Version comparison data
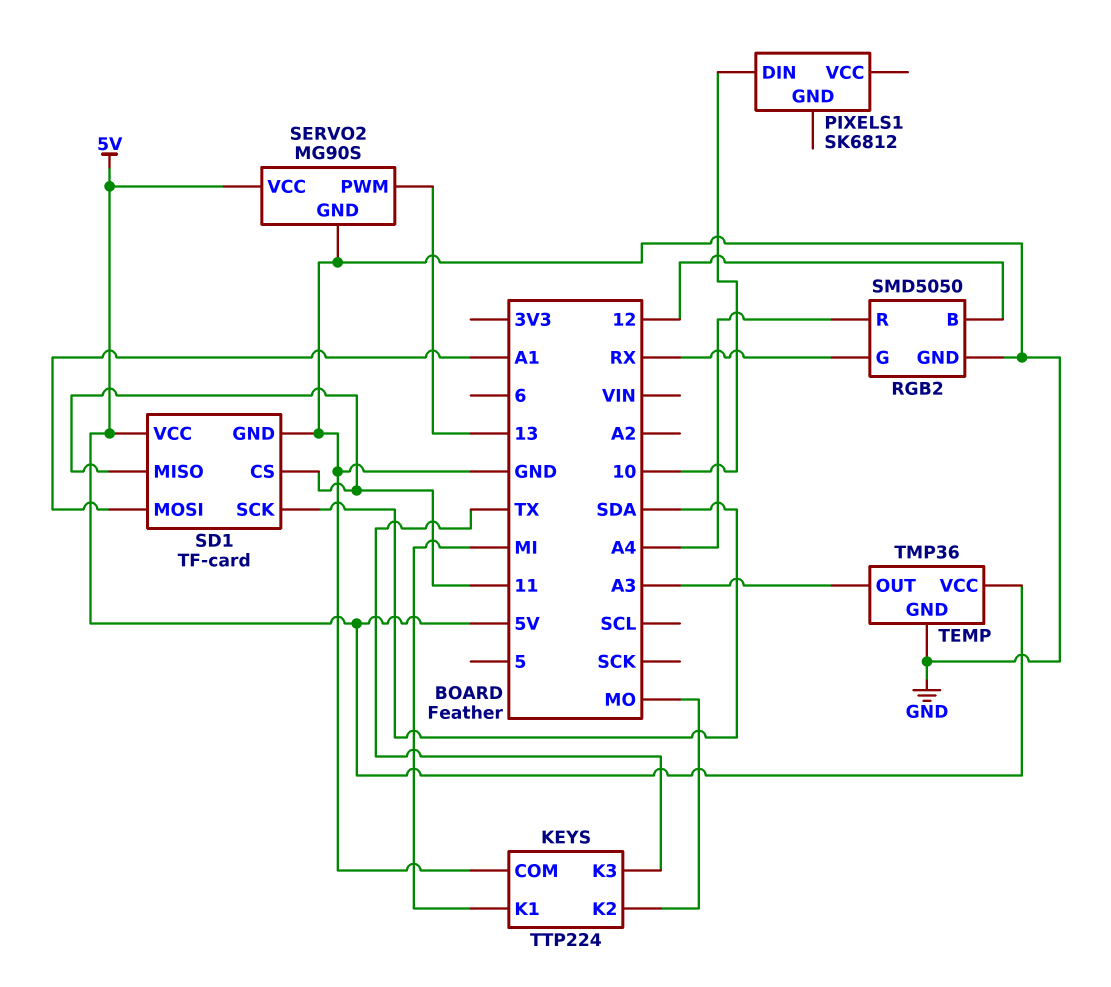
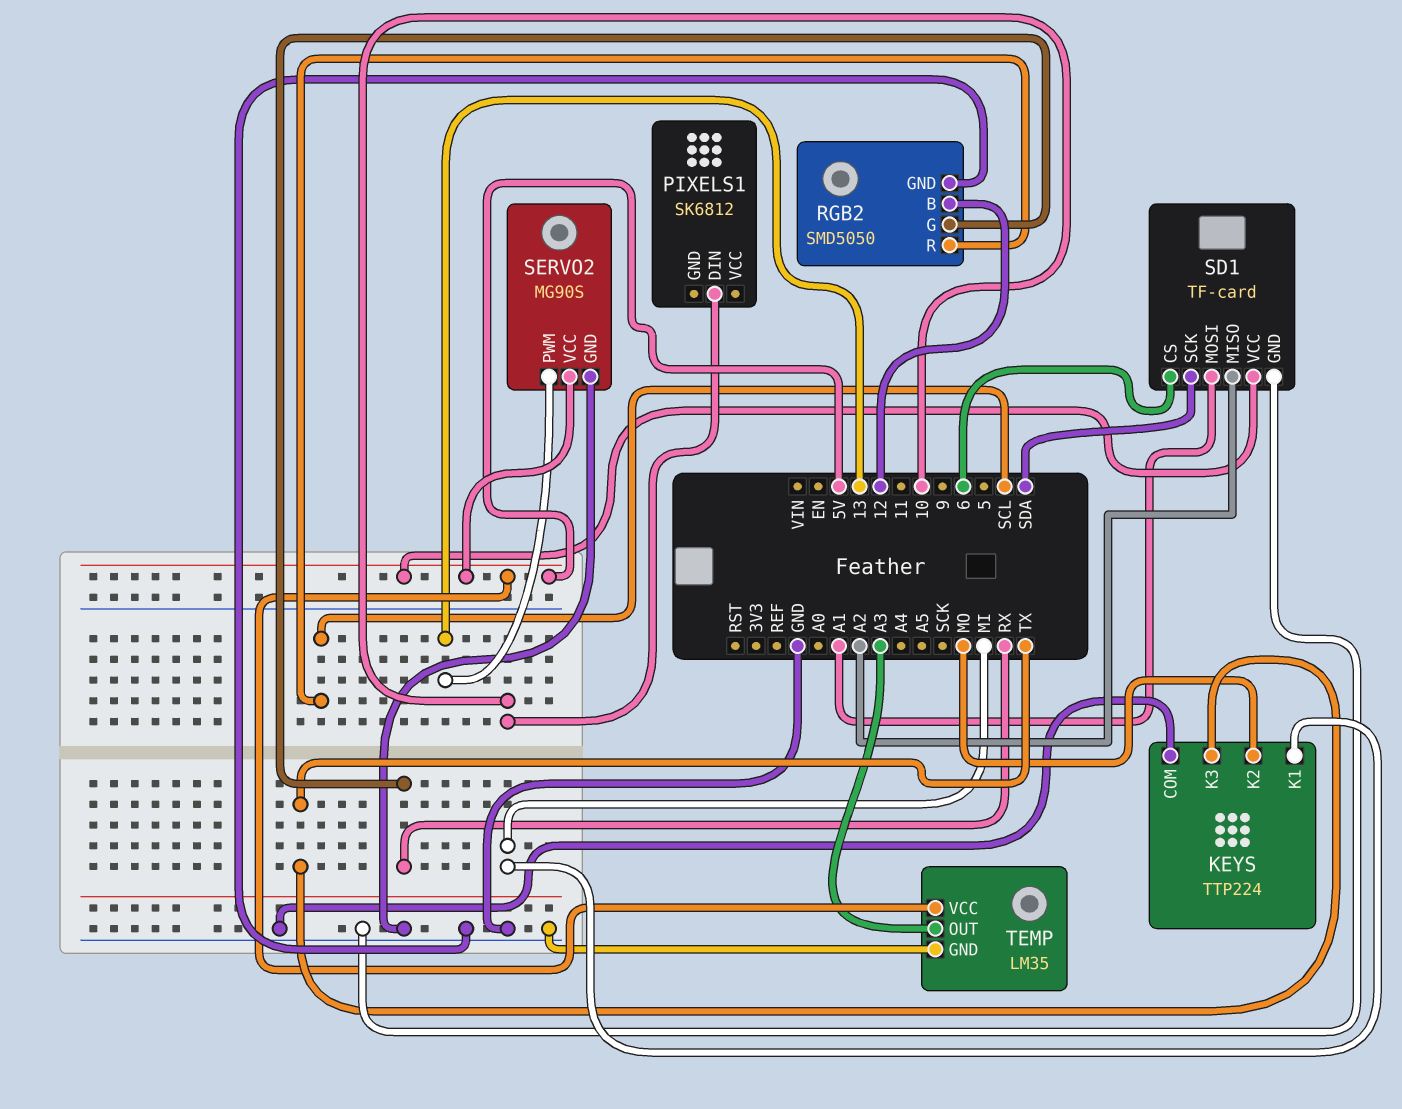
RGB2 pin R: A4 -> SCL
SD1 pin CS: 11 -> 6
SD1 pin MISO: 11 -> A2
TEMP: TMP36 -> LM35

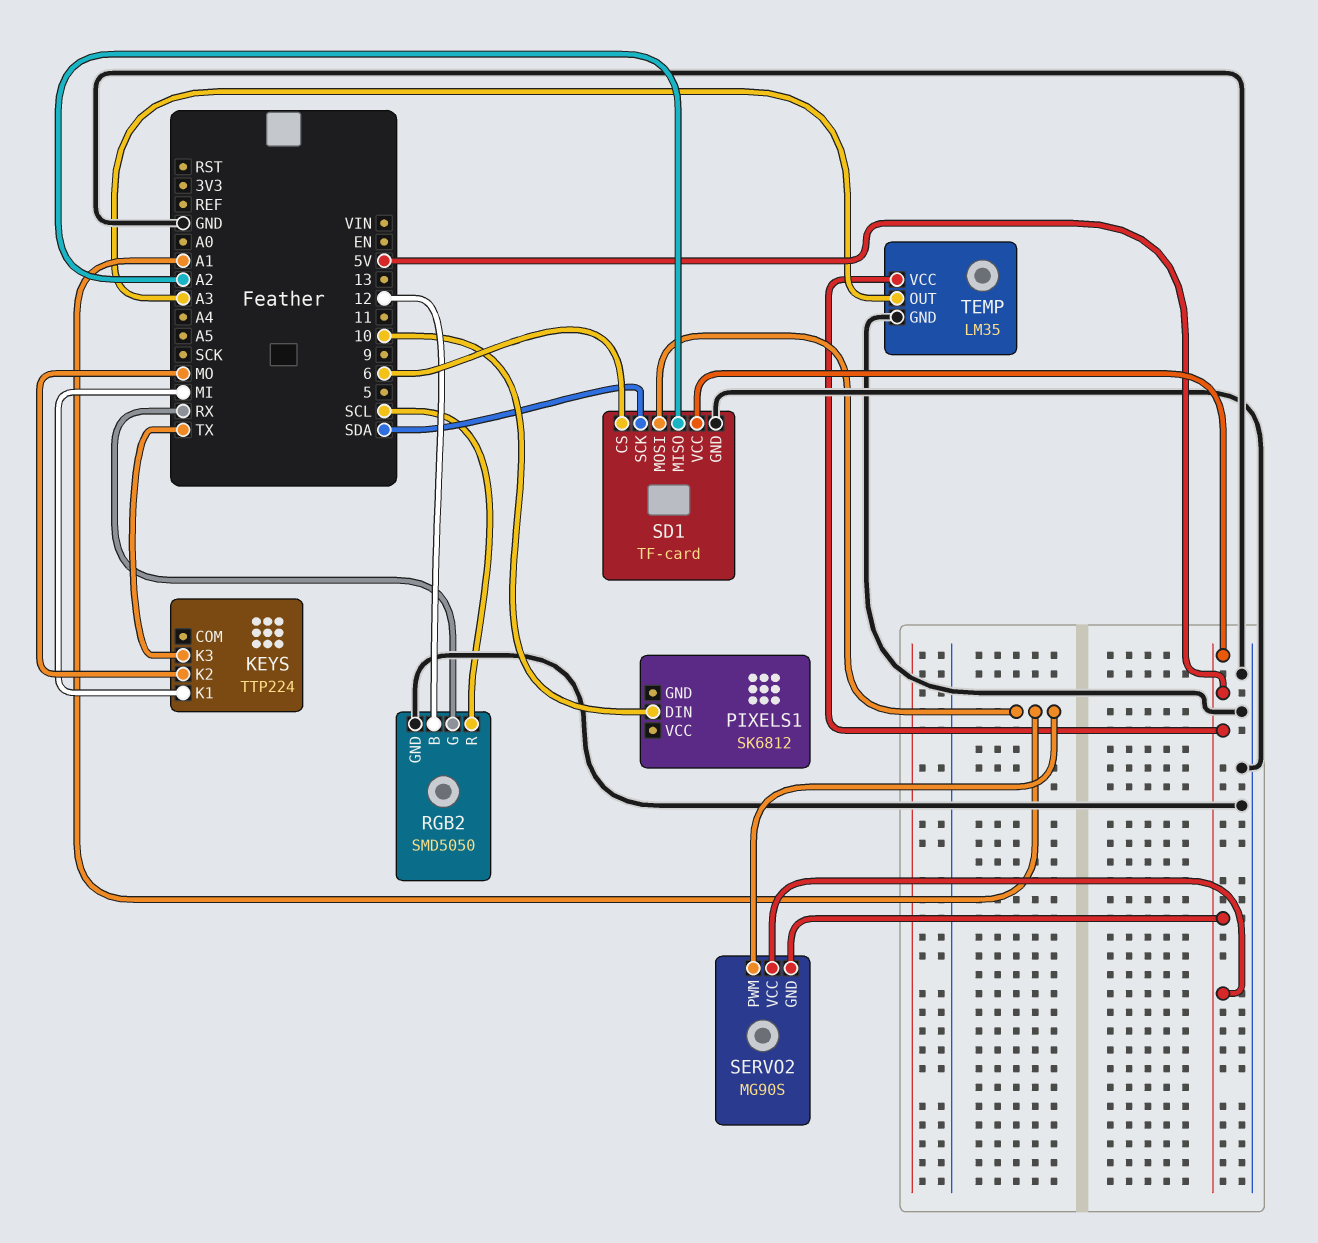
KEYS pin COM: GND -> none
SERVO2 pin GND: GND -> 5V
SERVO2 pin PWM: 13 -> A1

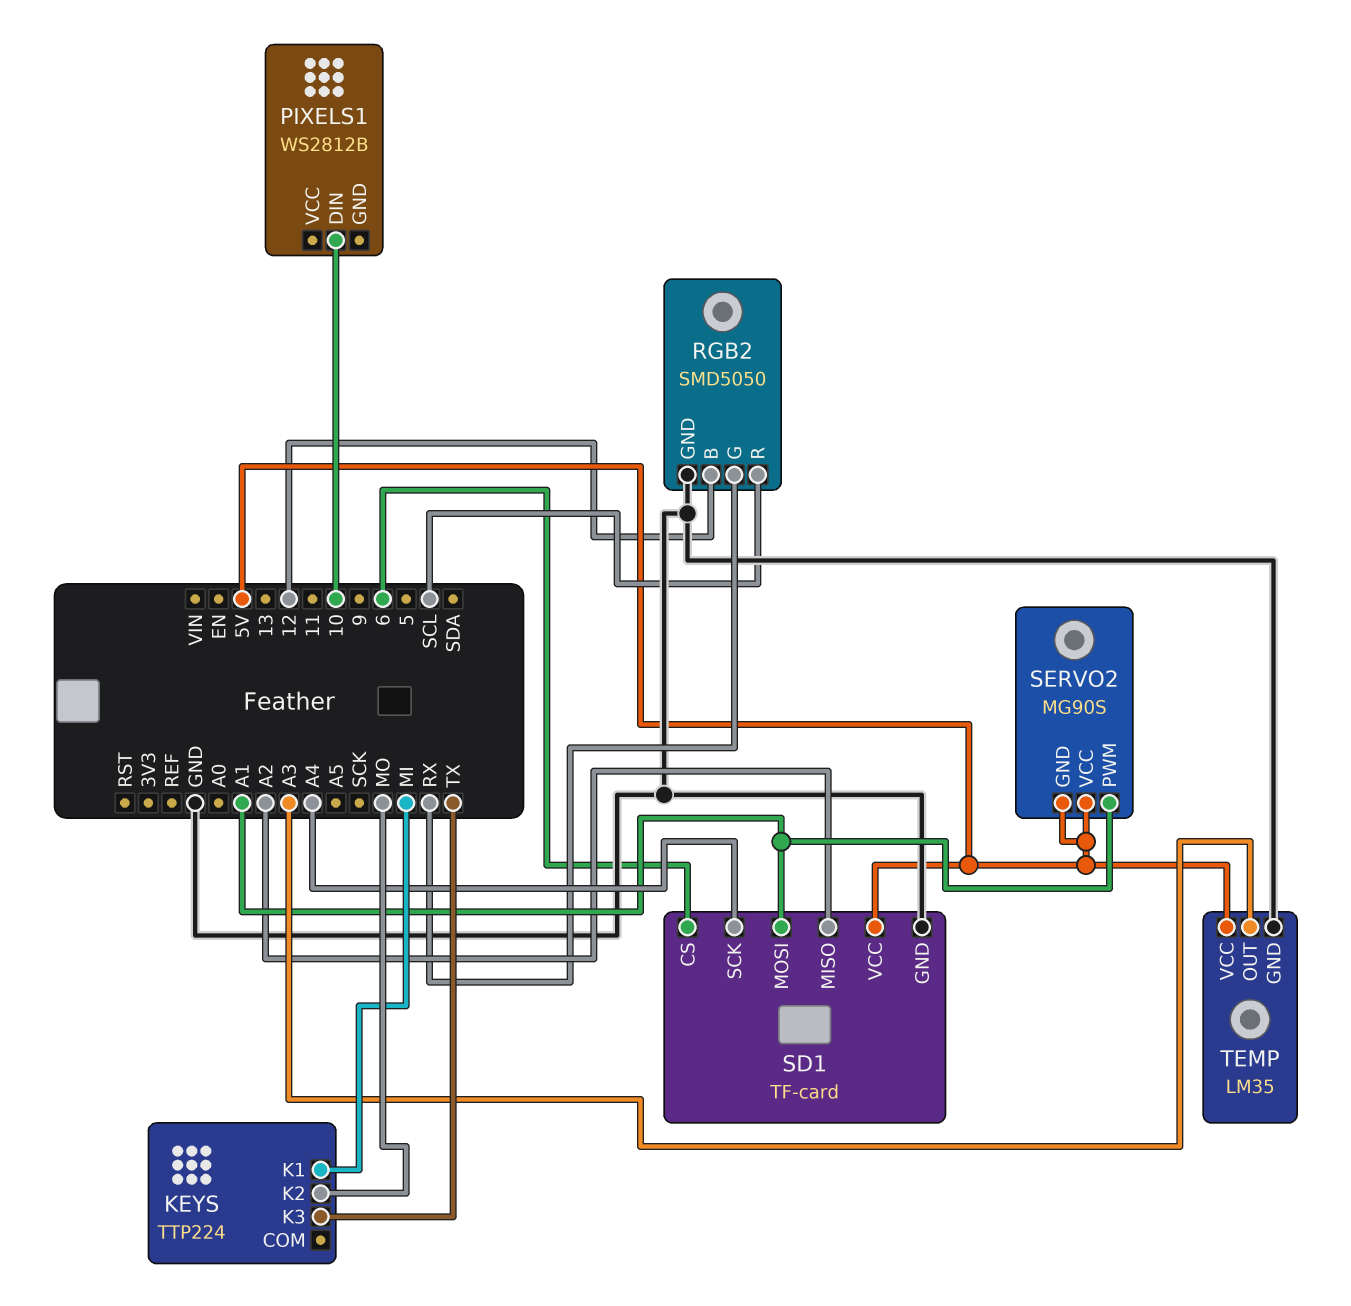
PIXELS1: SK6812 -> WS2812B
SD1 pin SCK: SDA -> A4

* * *

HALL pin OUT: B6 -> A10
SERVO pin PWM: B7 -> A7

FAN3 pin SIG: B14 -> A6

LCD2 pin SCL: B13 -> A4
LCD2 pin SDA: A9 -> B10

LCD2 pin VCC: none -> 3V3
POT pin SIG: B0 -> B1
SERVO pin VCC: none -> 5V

--

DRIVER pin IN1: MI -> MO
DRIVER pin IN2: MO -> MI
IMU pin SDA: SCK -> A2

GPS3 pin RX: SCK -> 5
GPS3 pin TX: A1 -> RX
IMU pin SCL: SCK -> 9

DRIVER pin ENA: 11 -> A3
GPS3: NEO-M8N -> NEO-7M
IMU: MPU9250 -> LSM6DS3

Your goal
The copy should hold only the lines from the one with "SERVO2 pin GND: GND -> 5V" through the one with "SD1 pin SCK: SDA -> A4", exactly as they stand above. Leave out the pictures.

Task solution
SERVO2 pin GND: GND -> 5V
SERVO2 pin PWM: 13 -> A1

PIXELS1: SK6812 -> WS2812B
SD1 pin SCK: SDA -> A4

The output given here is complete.